What this task involves: Report only how many lines of the entries below contain the string "capsule".

Records to process:
+===+

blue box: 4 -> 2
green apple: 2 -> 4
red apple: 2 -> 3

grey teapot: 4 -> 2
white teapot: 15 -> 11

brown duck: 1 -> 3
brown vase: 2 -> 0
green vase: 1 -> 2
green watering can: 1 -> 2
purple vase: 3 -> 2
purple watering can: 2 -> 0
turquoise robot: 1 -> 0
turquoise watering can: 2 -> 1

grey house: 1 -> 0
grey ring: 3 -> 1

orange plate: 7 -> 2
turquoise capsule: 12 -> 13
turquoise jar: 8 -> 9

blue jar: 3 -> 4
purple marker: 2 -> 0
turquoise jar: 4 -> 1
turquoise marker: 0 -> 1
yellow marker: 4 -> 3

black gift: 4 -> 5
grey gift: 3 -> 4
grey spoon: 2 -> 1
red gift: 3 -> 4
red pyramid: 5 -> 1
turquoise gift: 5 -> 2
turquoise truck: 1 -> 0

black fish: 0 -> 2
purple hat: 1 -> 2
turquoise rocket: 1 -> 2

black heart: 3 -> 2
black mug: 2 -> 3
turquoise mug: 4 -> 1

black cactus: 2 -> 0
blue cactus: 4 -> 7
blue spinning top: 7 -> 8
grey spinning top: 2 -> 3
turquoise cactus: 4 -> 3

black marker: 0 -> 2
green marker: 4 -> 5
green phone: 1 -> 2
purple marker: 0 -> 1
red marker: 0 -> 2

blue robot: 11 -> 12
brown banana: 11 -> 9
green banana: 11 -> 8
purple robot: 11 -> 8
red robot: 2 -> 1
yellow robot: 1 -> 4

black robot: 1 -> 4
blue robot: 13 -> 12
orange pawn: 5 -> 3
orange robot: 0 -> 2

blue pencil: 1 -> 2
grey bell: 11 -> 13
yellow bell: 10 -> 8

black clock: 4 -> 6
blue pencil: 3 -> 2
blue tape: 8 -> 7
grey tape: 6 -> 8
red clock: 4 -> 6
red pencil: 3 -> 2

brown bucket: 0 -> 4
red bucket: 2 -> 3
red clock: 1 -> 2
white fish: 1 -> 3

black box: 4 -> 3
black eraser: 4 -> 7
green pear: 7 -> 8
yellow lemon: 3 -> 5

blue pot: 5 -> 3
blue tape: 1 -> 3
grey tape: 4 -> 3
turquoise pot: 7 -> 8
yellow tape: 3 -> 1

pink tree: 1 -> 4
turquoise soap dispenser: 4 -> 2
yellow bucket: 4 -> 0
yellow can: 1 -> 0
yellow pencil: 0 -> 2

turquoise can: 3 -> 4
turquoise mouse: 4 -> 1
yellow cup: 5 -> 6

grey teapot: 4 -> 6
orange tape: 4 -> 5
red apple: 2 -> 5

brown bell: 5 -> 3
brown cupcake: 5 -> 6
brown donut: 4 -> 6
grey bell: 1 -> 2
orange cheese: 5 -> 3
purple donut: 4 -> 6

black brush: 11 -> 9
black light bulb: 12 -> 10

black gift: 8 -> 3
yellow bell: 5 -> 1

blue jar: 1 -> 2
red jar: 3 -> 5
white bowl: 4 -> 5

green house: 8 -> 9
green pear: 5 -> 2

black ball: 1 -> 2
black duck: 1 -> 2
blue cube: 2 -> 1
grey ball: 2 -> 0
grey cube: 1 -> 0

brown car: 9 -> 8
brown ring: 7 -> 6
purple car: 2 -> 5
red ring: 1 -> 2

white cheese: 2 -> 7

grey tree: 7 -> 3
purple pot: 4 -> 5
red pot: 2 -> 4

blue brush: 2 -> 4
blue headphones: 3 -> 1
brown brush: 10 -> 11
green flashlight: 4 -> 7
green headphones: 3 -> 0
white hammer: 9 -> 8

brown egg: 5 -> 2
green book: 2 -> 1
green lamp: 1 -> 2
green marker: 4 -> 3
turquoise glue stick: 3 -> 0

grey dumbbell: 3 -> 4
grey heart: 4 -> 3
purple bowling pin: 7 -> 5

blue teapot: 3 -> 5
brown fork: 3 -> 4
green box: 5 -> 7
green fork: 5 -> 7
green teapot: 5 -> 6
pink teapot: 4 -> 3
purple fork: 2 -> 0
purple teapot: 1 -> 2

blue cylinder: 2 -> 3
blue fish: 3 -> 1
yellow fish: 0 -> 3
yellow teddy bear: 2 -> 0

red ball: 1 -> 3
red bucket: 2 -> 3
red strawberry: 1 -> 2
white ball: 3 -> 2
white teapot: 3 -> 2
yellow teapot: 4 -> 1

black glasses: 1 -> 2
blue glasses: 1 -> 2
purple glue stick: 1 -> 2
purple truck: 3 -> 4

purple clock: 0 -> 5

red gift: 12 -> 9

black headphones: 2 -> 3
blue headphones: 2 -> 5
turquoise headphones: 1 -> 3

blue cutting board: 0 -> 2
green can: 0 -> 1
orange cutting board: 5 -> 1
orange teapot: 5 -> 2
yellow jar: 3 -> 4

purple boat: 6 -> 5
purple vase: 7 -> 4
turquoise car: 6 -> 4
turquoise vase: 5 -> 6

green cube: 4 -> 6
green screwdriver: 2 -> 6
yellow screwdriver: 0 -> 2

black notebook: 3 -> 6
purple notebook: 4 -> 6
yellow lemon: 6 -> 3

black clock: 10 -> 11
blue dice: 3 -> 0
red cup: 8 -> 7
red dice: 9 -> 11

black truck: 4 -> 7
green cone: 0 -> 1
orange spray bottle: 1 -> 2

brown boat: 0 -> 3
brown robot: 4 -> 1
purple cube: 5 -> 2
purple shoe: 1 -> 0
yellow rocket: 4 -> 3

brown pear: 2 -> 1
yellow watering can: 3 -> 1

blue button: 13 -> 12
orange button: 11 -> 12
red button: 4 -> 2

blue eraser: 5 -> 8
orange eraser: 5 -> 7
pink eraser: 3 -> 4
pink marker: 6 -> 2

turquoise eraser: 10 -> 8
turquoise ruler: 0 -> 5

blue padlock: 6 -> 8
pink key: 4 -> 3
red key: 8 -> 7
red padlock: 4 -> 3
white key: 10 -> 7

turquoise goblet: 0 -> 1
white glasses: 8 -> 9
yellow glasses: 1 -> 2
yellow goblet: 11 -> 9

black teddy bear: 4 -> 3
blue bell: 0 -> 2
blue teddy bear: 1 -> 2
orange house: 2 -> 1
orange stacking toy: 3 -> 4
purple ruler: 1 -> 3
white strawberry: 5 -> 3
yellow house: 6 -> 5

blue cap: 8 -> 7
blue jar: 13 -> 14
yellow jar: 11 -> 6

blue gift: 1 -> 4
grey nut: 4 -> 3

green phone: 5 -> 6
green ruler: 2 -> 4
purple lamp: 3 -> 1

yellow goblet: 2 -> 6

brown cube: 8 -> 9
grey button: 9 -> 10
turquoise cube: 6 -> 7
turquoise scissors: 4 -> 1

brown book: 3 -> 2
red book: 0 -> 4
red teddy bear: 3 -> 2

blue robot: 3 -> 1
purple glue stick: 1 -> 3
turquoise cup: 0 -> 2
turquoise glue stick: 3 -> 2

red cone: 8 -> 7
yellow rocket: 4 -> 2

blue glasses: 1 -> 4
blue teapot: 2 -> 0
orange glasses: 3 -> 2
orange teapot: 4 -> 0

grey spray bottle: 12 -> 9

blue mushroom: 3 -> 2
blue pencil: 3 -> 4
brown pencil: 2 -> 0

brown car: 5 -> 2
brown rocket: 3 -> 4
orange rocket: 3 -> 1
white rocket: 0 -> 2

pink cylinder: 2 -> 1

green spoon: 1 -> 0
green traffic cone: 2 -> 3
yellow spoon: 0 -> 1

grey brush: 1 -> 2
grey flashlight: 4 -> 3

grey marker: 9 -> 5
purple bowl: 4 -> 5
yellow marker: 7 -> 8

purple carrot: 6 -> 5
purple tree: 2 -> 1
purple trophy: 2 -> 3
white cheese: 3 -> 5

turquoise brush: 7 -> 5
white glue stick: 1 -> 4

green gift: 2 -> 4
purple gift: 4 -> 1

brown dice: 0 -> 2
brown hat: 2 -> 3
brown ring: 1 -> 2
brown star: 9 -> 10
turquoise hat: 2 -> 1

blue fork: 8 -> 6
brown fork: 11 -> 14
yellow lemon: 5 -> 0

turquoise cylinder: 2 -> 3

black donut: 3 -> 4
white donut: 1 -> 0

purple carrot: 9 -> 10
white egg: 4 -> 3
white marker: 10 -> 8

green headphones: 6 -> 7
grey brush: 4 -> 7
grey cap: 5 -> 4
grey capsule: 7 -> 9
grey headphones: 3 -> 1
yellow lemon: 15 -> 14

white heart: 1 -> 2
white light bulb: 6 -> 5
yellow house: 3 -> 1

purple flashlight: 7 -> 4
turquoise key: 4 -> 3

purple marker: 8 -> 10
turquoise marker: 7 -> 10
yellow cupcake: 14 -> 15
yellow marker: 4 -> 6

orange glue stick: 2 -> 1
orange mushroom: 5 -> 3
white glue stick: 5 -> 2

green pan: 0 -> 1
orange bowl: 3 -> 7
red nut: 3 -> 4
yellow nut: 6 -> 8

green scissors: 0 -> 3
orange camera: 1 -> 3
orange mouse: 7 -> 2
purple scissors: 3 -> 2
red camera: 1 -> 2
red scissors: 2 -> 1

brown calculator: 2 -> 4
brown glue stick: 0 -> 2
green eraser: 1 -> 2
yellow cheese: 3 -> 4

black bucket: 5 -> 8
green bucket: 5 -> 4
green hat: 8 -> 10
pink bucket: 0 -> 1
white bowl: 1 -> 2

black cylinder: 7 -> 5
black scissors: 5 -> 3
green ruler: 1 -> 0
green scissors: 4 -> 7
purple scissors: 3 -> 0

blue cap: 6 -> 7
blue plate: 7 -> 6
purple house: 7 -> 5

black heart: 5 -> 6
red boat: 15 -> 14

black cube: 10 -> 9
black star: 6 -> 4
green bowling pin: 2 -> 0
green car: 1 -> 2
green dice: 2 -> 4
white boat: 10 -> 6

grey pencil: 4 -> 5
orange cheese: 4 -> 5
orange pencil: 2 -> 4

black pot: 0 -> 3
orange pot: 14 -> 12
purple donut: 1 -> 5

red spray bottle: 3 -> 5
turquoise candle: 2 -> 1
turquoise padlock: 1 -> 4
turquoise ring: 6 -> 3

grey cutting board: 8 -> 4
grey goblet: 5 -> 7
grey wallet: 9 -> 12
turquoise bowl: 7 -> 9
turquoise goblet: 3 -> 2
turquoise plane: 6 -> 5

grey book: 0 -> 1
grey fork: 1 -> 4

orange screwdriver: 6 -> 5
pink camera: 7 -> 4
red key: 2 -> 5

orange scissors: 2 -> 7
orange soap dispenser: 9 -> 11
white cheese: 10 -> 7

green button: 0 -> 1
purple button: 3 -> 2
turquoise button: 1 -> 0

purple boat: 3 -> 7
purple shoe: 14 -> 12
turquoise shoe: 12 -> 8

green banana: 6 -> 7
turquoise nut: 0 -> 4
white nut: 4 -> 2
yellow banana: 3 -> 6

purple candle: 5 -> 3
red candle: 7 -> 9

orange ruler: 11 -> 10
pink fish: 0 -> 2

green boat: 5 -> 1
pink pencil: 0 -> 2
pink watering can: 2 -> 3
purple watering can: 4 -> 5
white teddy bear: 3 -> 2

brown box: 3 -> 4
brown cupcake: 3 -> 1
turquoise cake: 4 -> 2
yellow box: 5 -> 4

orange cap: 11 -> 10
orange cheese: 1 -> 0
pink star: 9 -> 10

+===+

Answer space: 2